**Exercise**:
Leave out the pictures, then return the records word for word.

--- START ---

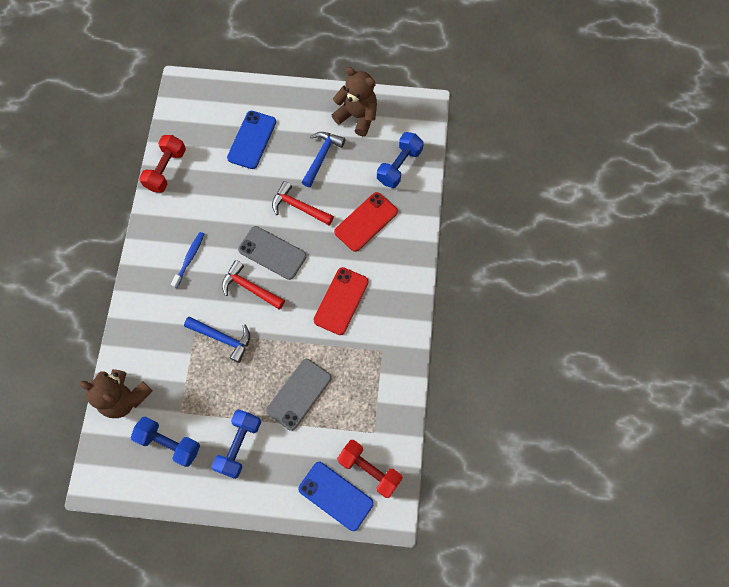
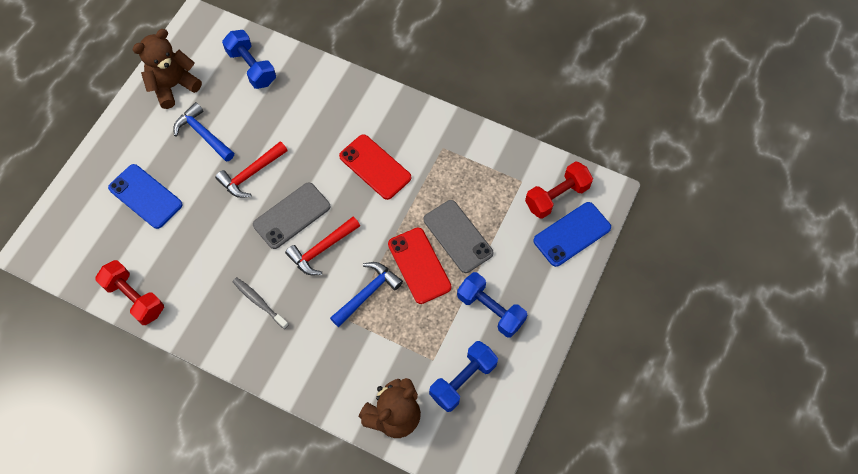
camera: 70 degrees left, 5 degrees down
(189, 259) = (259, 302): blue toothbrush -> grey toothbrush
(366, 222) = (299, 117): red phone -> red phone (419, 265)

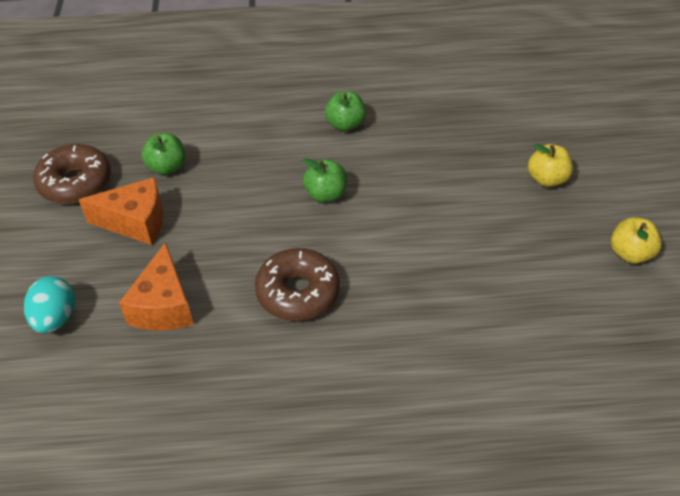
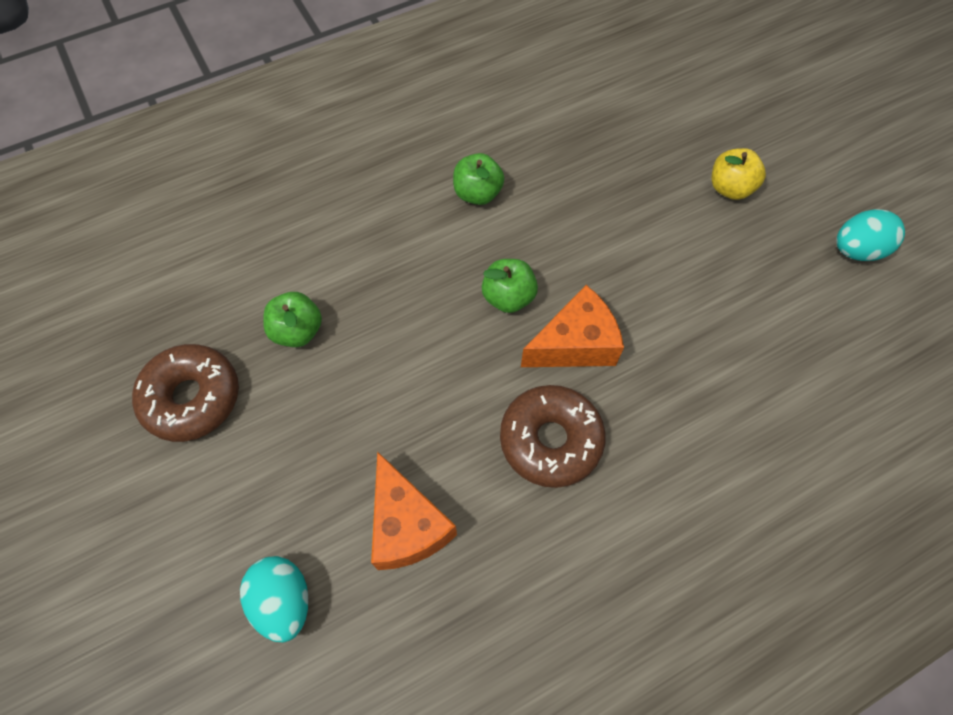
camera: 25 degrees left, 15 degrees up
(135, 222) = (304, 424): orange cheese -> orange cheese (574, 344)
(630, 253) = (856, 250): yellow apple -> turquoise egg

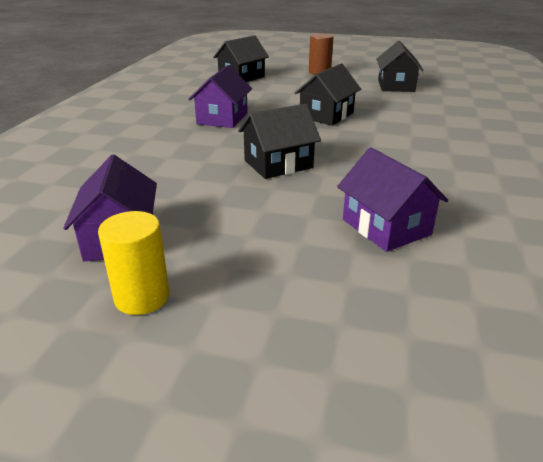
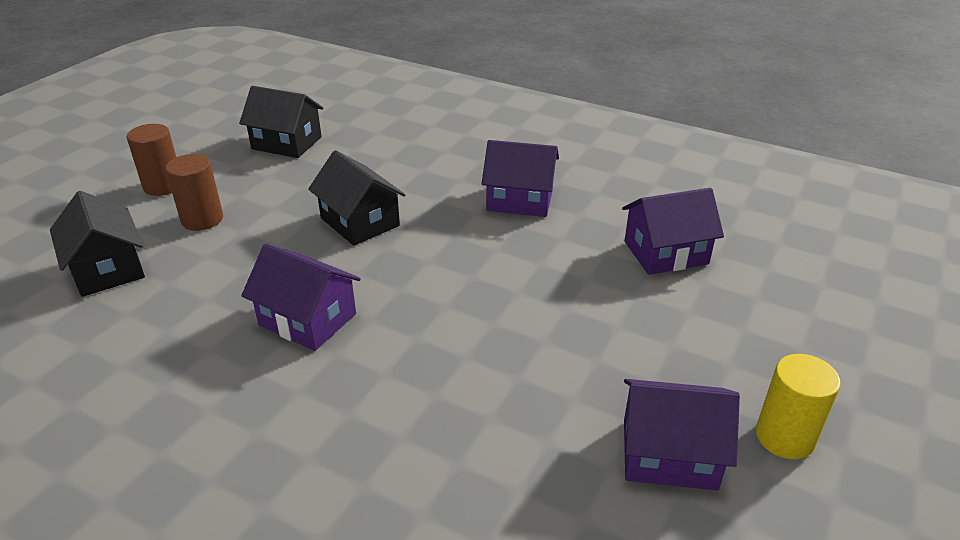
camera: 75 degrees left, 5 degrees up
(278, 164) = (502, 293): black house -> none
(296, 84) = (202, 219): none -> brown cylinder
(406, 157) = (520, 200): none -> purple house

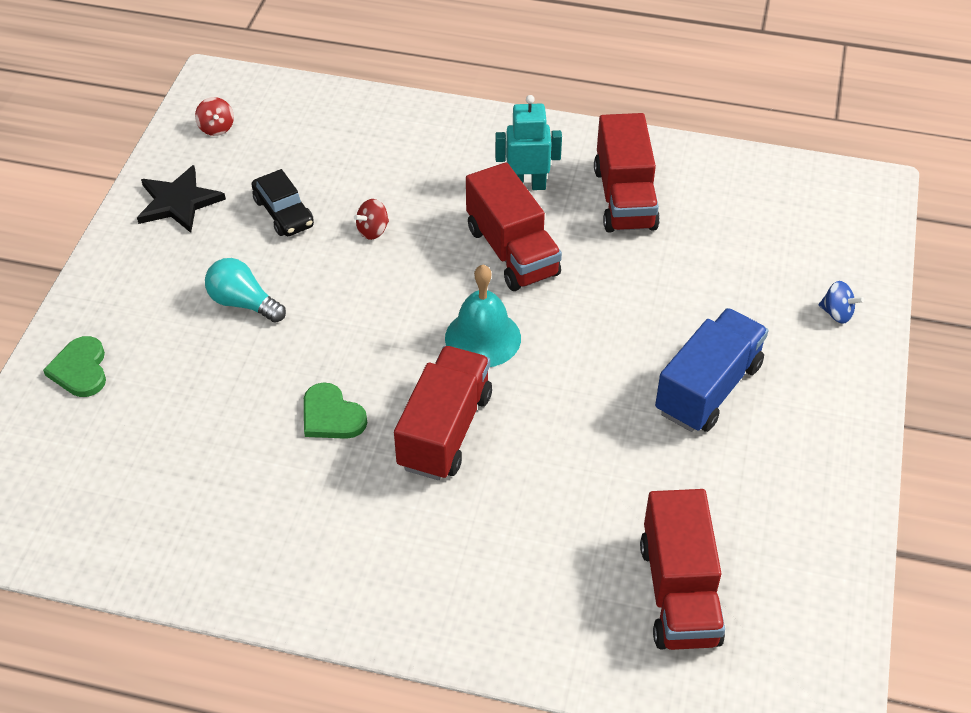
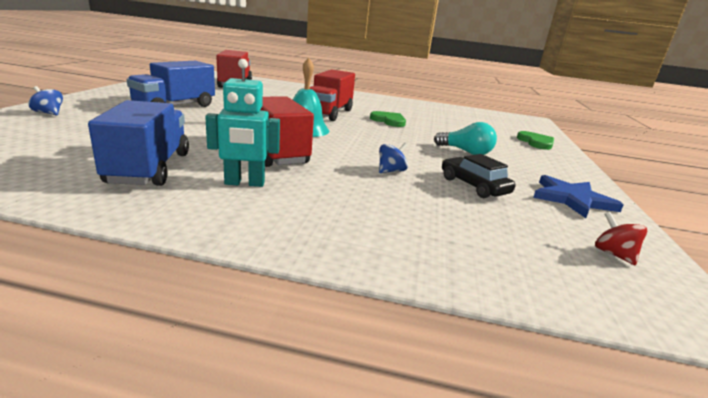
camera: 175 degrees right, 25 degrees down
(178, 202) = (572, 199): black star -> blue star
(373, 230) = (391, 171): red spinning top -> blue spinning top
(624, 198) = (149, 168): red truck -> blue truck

--- END ---

**Answer area**:
camera: 70 degrees left, 5 degrees down
(189, 259) = (259, 302): blue toothbrush -> grey toothbrush
(366, 222) = (299, 117): red phone -> red phone (419, 265)

camera: 25 degrees left, 15 degrees up
(135, 222) = (304, 424): orange cheese -> orange cheese (574, 344)
(630, 253) = (856, 250): yellow apple -> turquoise egg

camera: 75 degrees left, 5 degrees up
(278, 164) = (502, 293): black house -> none
(296, 84) = (202, 219): none -> brown cylinder
(406, 157) = (520, 200): none -> purple house

camera: 175 degrees right, 25 degrees down
(178, 202) = (572, 199): black star -> blue star
(373, 230) = (391, 171): red spinning top -> blue spinning top
(624, 198) = (149, 168): red truck -> blue truck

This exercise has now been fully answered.